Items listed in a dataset
※
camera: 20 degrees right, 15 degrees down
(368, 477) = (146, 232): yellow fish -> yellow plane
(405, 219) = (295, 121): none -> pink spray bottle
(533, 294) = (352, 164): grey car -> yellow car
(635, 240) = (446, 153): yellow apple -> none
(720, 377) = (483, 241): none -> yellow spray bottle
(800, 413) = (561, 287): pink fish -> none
※
Work required:
Beginning with the line that holds "(368, 477) = (146, 232): yellow", copy the entries exactly to their last line, and leave out every earlier line.

Task response:
(368, 477) = (146, 232): yellow fish -> yellow plane
(405, 219) = (295, 121): none -> pink spray bottle
(533, 294) = (352, 164): grey car -> yellow car
(635, 240) = (446, 153): yellow apple -> none
(720, 377) = (483, 241): none -> yellow spray bottle
(800, 413) = (561, 287): pink fish -> none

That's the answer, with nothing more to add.